### [Data extract]
==================================================

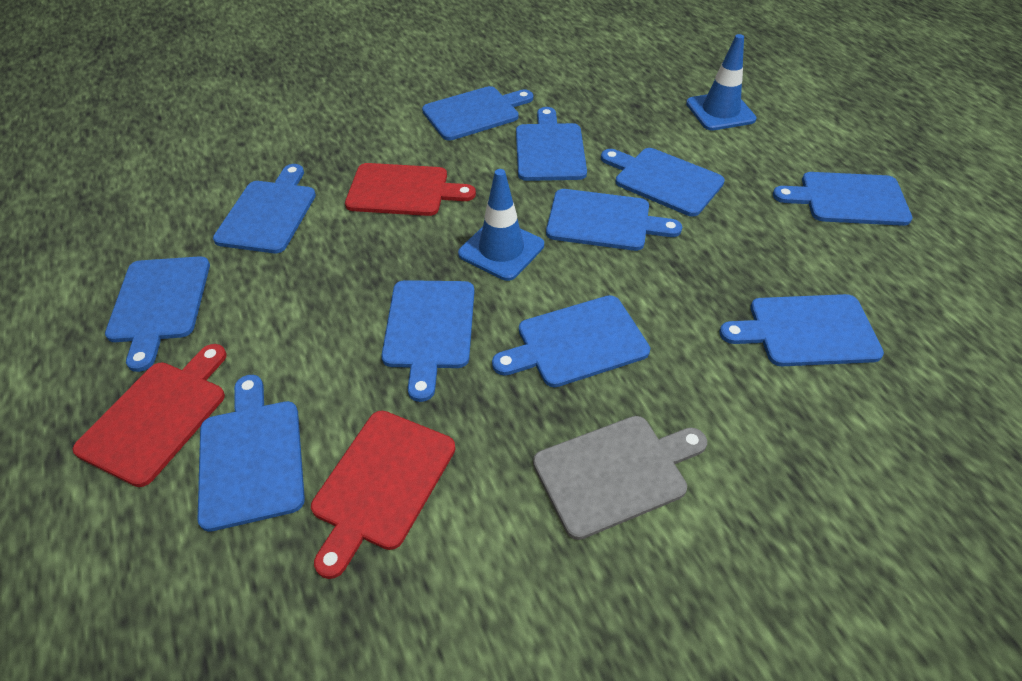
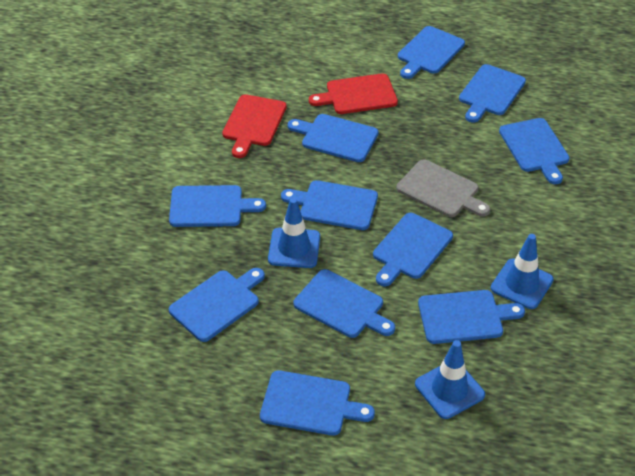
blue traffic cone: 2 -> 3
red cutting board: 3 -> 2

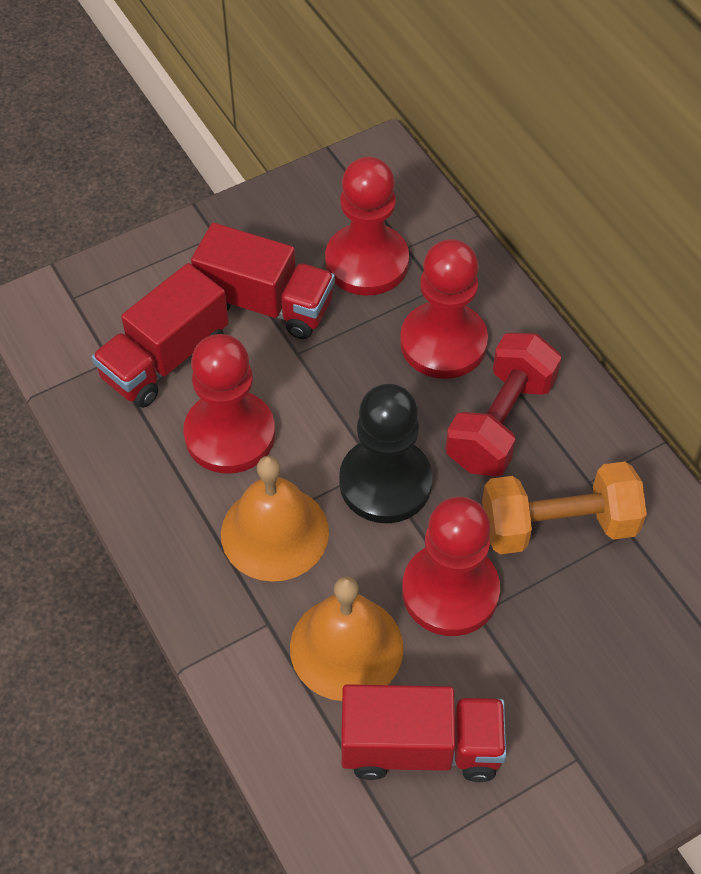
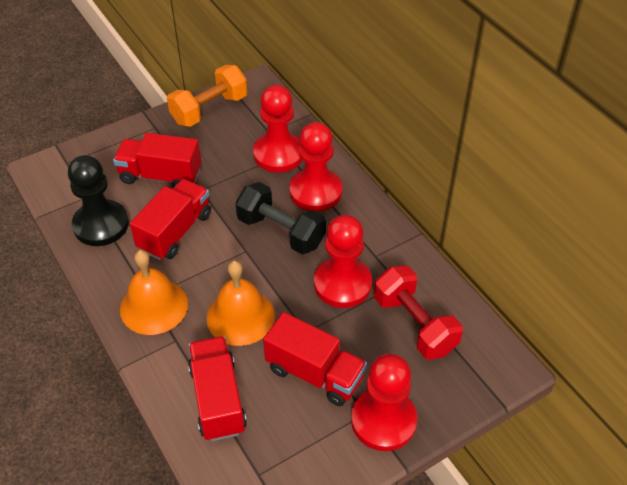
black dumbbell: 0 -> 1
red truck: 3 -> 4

==================================================

### [Aim of the task]
Could you write out the whole listing exactly, skipping every picture?

### [Answer below]
blue traffic cone: 2 -> 3
red cutting board: 3 -> 2

black dumbbell: 0 -> 1
red truck: 3 -> 4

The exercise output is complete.